What needs to be done — Starting at the first of the lines below and ending at the line that contains "Locate an element on the screen. Image", quote them word for word with both ends included. Leave the pictures out of your answer.

Input material —
◇ ◇ ◇ ◇
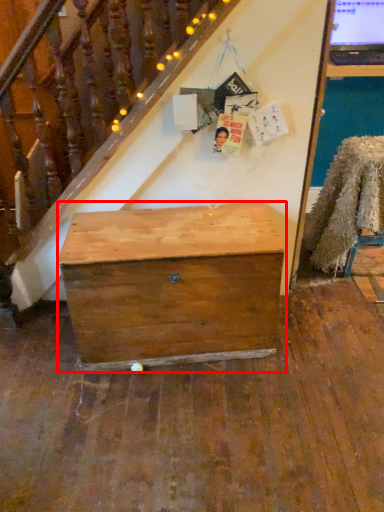
Question: In this image, where is desk (annotated by the red box) located relative to chair?

Choices:
 (A) right
 (B) left

Answer: (B)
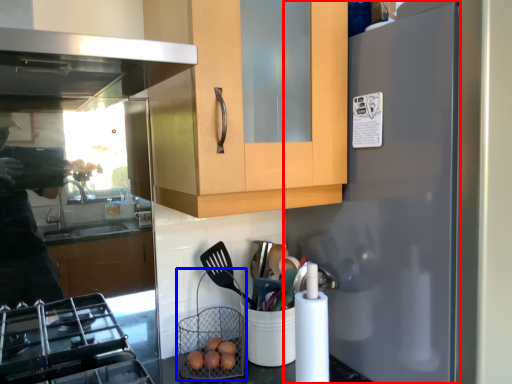
Question: Which object is closer to the camera taking this photo, refrigerator (highlighted by a red box) or basket (highlighted by a blue box)?

Choices:
 (A) refrigerator
 (B) basket

Answer: (A)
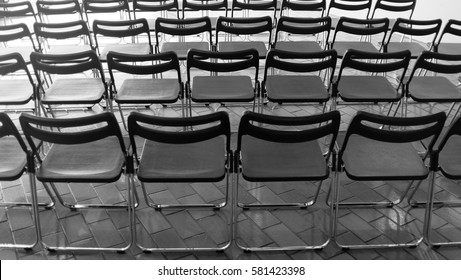
Locate an element on the screen. Image resolution: width=461 pixels, height=280 pixels. interlocking floor is located at coordinates (155, 227).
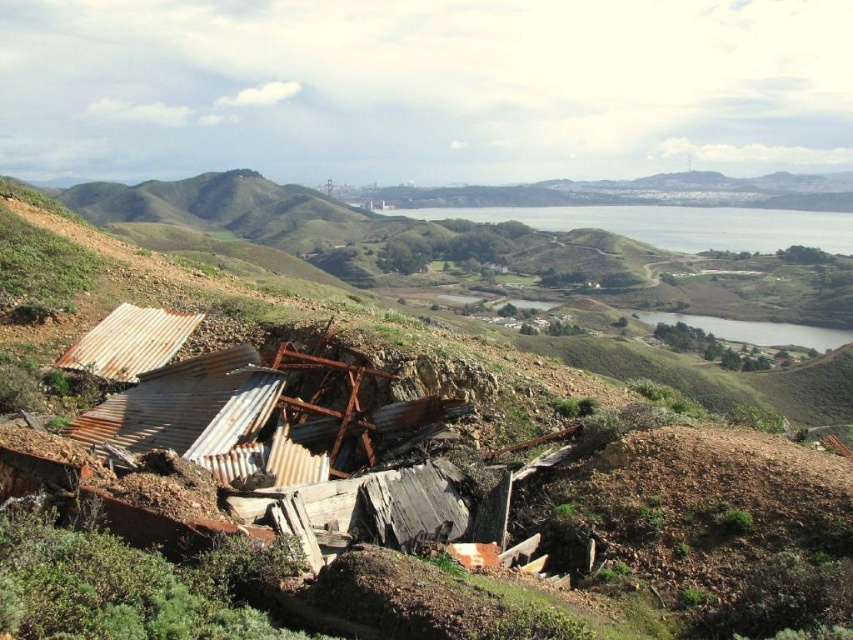
You are a surveyor examining a map of the abandoned area. You see a point labeled as point (708, 508). What does this point indicate?

The point (708, 508) marks the location of rusty corrugated metal at lower left.

You are a photographer planning to capture a wide landscape shot of the scene. Given that the rusty corrugated metal at lower left and the green grassy lake at center are both in your frame, which object will occupy more of the photo? Explain your reasoning based on their spatial relationship.

The green grassy lake at center occupies more space in the photo than the rusty corrugated metal at lower left because the description states that the rusty corrugated metal at lower left occupies less space than green grassy lake at center.

You are a surveyor measuring distances between landmarks in the image. You need to determine if the distance between the rusty corrugated metal at lower left and the green grassy lake at center is over 1000 feet. What is your conclusion?

The rusty corrugated metal at lower left and green grassy lake at center are 895.83 feet apart, so the distance is under 1000 feet.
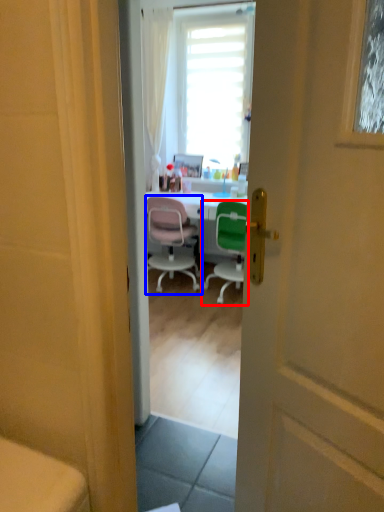
Question: Which object appears farthest to the camera in this image, chair (highlighted by a red box) or chair (highlighted by a blue box)?

Choices:
 (A) chair
 (B) chair

Answer: (B)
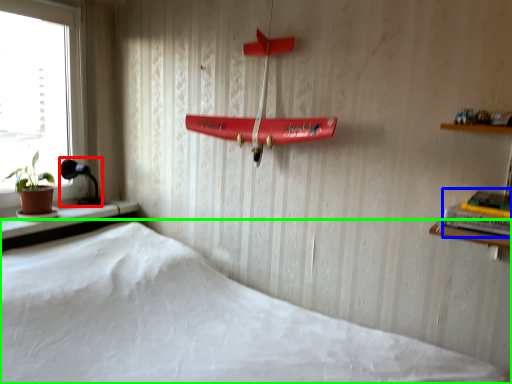
Question: Which is farther away from lamp (highlighted by a red box)? book (highlighted by a blue box) or bed (highlighted by a green box)?

Choices:
 (A) book
 (B) bed

Answer: (A)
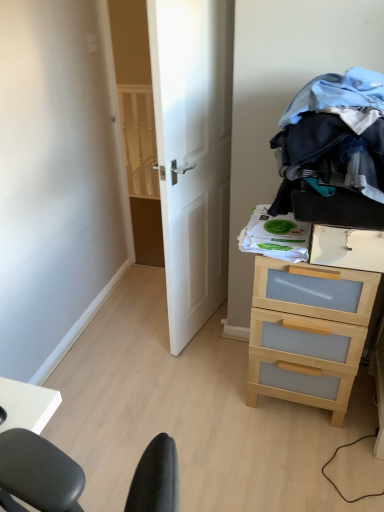
Where is `free space in front of light wood/ribbed drawer at right`? free space in front of light wood/ribbed drawer at right is located at coordinates (307, 461).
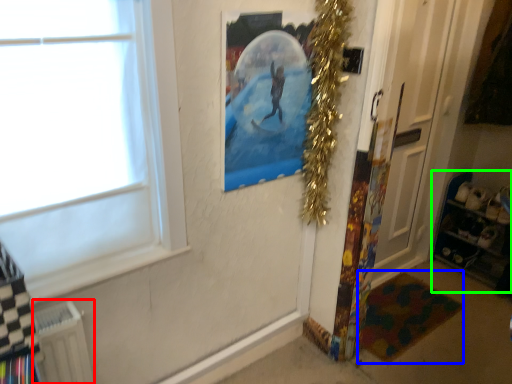
Question: Considering the real-world distances, which object is closest to radiator (highlighted by a red box)? mat (highlighted by a blue box) or shelf (highlighted by a green box).

Choices:
 (A) mat
 (B) shelf

Answer: (A)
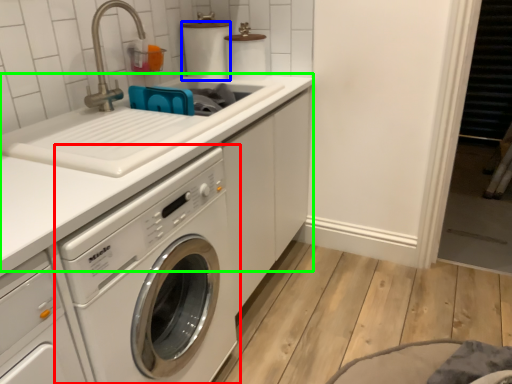
Question: Which is farther away from washing machine (highlighted by a red box)? toilet paper (highlighted by a blue box) or counter top (highlighted by a green box)?

Choices:
 (A) toilet paper
 (B) counter top

Answer: (A)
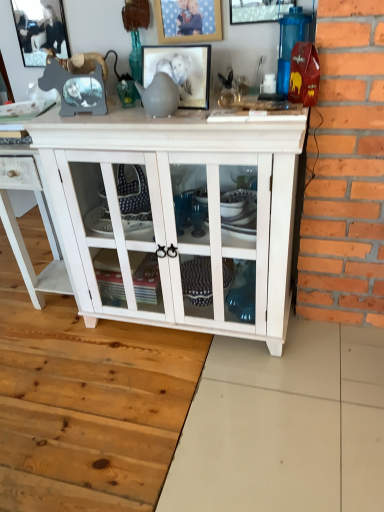
Image resolution: width=384 pixels, height=512 pixels. What are the coordinates of `free space in front of matte glass picture frame at center, which ranks as the 2th picture frame in left-to-right order` in the screenshot? It's located at (191, 115).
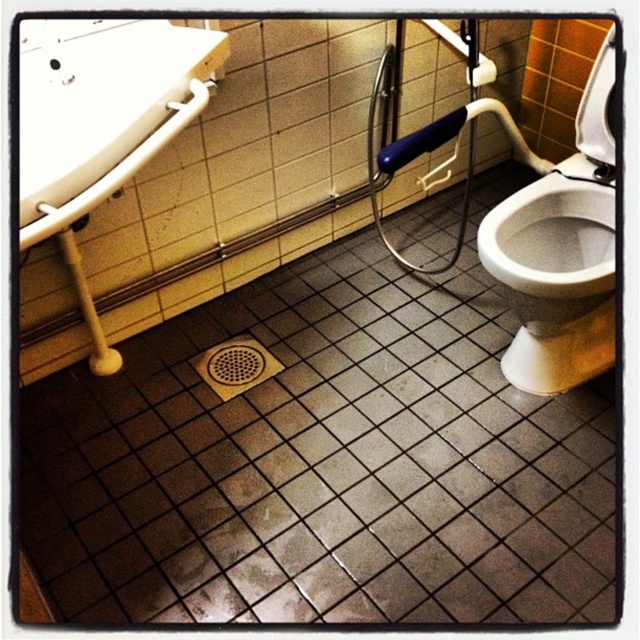
Between white glossy sink at upper left and brown textured drain at center, which one has less height?

With less height is brown textured drain at center.

Who is taller, white glossy sink at upper left or brown textured drain at center?

white glossy sink at upper left

Between point (92, 134) and point (236, 376), which one is positioned in front?

Point (92, 134)

The height and width of the screenshot is (640, 640). In order to click on white glossy sink at upper left in this screenshot , I will do `click(104, 113)`.

Is point (579, 246) in front of point (230, 355)?

Yes, point (579, 246) is in front of point (230, 355).

Does white glossy toilet bowl at right have a smaller size compared to brown textured drain at center?

No.

Who is more distant from viewer, (532, 291) or (220, 368)?

Positioned behind is point (220, 368).

Locate an element on the screen. The image size is (640, 640). white glossy toilet bowl at right is located at coordinates (556, 280).

Which is behind, point (124, 51) or point (568, 193)?

Positioned behind is point (568, 193).

Describe the element at coordinates (104, 113) in the screenshot. This screenshot has width=640, height=640. I see `white glossy sink at upper left` at that location.

Locate an element on the screen. white glossy sink at upper left is located at coordinates (104, 113).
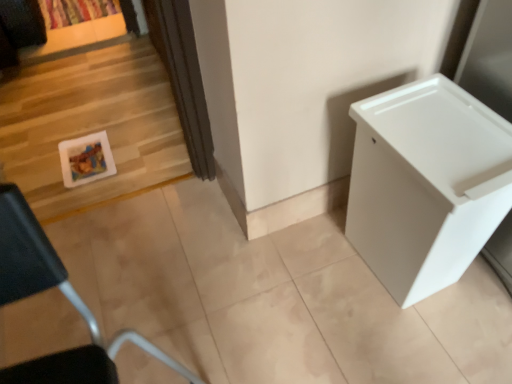
What are the coordinates of `vacant space in between white plastic container at lower left and white plastic changing table at right` in the screenshot? It's located at (306, 319).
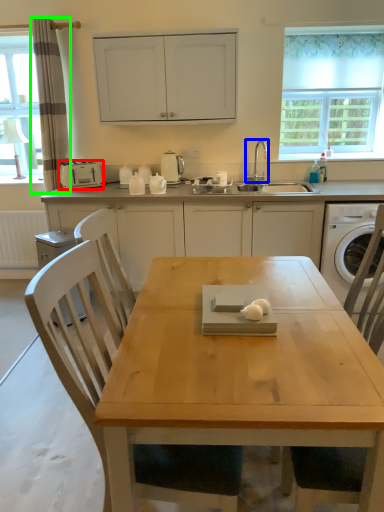
Question: Based on their relative distances, which object is nearer to kitchen appliance (highlighted by a red box)? Choose from tap (highlighted by a blue box) and curtain (highlighted by a green box).

Choices:
 (A) tap
 (B) curtain

Answer: (B)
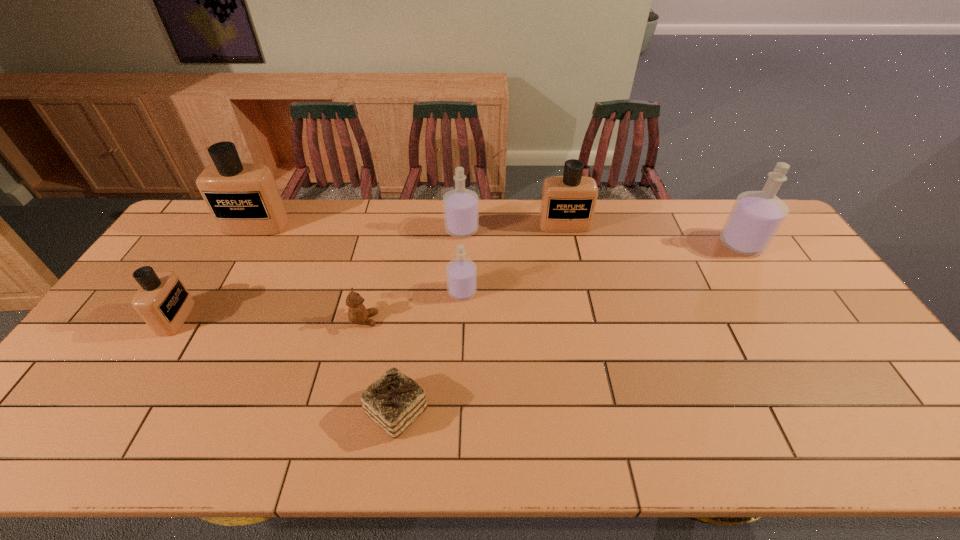
Locate an element on the screen. The image size is (960, 540). the second closest purple perfume to the second biggest purple perfume is located at coordinates (756, 216).

Choose which beige perfume is the third nearest neighbor to the nearest purple perfume. Please provide its 2D coordinates. Your answer should be formatted as a tuple, i.e. [(x, y)], where the tuple contains the x and y coordinates of a point satisfying the conditions above.

[(162, 301)]

This screenshot has height=540, width=960. In order to click on beige perfume object that ranks as the second closest to the fifth object from right to left in this screenshot , I will do `click(568, 202)`.

The image size is (960, 540). I want to click on vacant area in the image that satisfies the following two spatial constraints: 1. on the front side of the smallest purple perfume; 2. on the right side of the second biggest purple perfume, so click(459, 292).

Where is `free location that satisfies the following two spatial constraints: 1. on the front label of the biggest beige perfume; 2. on the right side of the rightmost purple perfume`? Image resolution: width=960 pixels, height=540 pixels. free location that satisfies the following two spatial constraints: 1. on the front label of the biggest beige perfume; 2. on the right side of the rightmost purple perfume is located at coordinates (246, 244).

At what (x,y) coordinates should I click in order to perform the action: click on free space that satisfies the following two spatial constraints: 1. on the front label of the biggest beige perfume; 2. on the front label of the smallest beige perfume. Please return your answer as a coordinate pair (x, y). Looking at the image, I should click on (203, 318).

Identify the location of vacant region that satisfies the following two spatial constraints: 1. on the front label of the second smallest purple perfume; 2. on the left side of the biggest beige perfume. The height and width of the screenshot is (540, 960). (253, 229).

I want to click on vacant space that satisfies the following two spatial constraints: 1. on the front side of the rightmost object; 2. on the front label of the nearest beige perfume, so click(x=789, y=318).

You are a GUI agent. You are given a task and a screenshot of the screen. Output one action in this format:
    pyautogui.click(x=<x>, y=<y>)
    Task: Click on the free spot that satisfies the following two spatial constraints: 1. on the front side of the nearest purple perfume; 2. on the front label of the nearest beige perfume
    
    Given the screenshot: What is the action you would take?
    pyautogui.click(x=461, y=318)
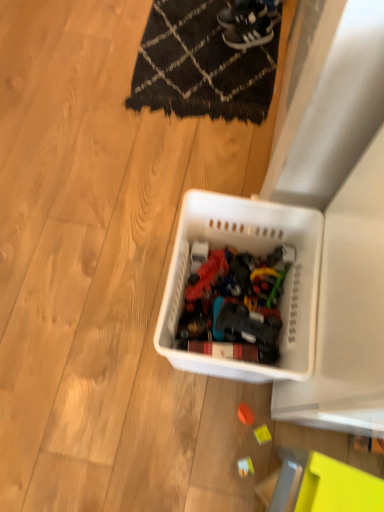
Question: From the image's perspective, does black woven mat at upper center appear higher than white plastic toy at lower center, the third toy in the top-to-bottom sequence?

Choices:
 (A) no
 (B) yes

Answer: (B)

Question: Can you confirm if black woven mat at upper center is wider than white plastic toy at lower center, the third toy in the top-to-bottom sequence?

Choices:
 (A) no
 (B) yes

Answer: (B)

Question: Is black woven mat at upper center completely or partially outside of white plastic toy at lower center, the third toy in the top-to-bottom sequence?

Choices:
 (A) no
 (B) yes

Answer: (B)

Question: Considering the relative sizes of black woven mat at upper center and white plastic toy at lower center, which ranks as the 1th toy in bottom-to-top order, in the image provided, is black woven mat at upper center bigger than white plastic toy at lower center, which ranks as the 1th toy in bottom-to-top order,?

Choices:
 (A) yes
 (B) no

Answer: (A)

Question: Does black woven mat at upper center contain white plastic toy at lower center, the third toy in the top-to-bottom sequence?

Choices:
 (A) yes
 (B) no

Answer: (B)

Question: Considering the positions of point 226,230 and point 213,103, is point 226,230 closer or farther from the camera than point 213,103?

Choices:
 (A) closer
 (B) farther

Answer: (A)

Question: From a real-world perspective, relative to black woven mat at upper center, is white plastic basket at center vertically above or below?

Choices:
 (A) above
 (B) below

Answer: (A)

Question: Looking at their shapes, would you say white plastic basket at center is wider or thinner than black woven mat at upper center?

Choices:
 (A) wide
 (B) thin

Answer: (B)

Question: From their relative heights in the image, would you say white plastic basket at center is taller or shorter than black woven mat at upper center?

Choices:
 (A) tall
 (B) short

Answer: (A)

Question: Relative to black woven mat at upper center, is orange matte ball at center, acting as the 3th toy starting from the bottom, in front or behind?

Choices:
 (A) behind
 (B) front

Answer: (B)

Question: Is orange matte ball at center, acting as the 3th toy starting from the bottom, inside the boundaries of black woven mat at upper center, or outside?

Choices:
 (A) outside
 (B) inside

Answer: (A)

Question: Considering the positions of orange matte ball at center, which ranks as the 1th toy in top-to-bottom order, and black woven mat at upper center in the image, is orange matte ball at center, which ranks as the 1th toy in top-to-bottom order, bigger or smaller than black woven mat at upper center?

Choices:
 (A) big
 (B) small

Answer: (B)

Question: Considering the positions of orange matte ball at center, acting as the 3th toy starting from the bottom, and black woven mat at upper center in the image, is orange matte ball at center, acting as the 3th toy starting from the bottom, taller or shorter than black woven mat at upper center?

Choices:
 (A) short
 (B) tall

Answer: (A)

Question: Is point (188, 272) closer or farther from the camera than point (228, 34)?

Choices:
 (A) closer
 (B) farther

Answer: (A)

Question: From their relative heights in the image, would you say white plastic basket at center is taller or shorter than white leather sneakers at upper center, the first footwear from the bottom?

Choices:
 (A) short
 (B) tall

Answer: (B)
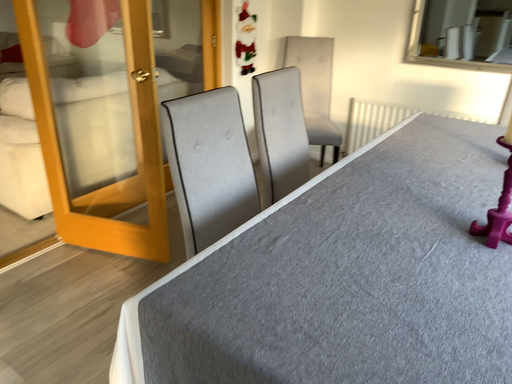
◇ ◇ ◇ ◇
Output of the task —
Question: In this image, where is desk (annotated by the red box) located relative to chair?

Choices:
 (A) right
 (B) left

Answer: (B)
Question: Which object is closer to the camera taking this photo, refrigerator (highlighted by a red box) or basket (highlighted by a blue box)?

Choices:
 (A) refrigerator
 (B) basket

Answer: (A)
Locate an element on the screen. Image resolution: width=461 pixels, height=280 pixels. interlocking floor is located at coordinates (155, 227).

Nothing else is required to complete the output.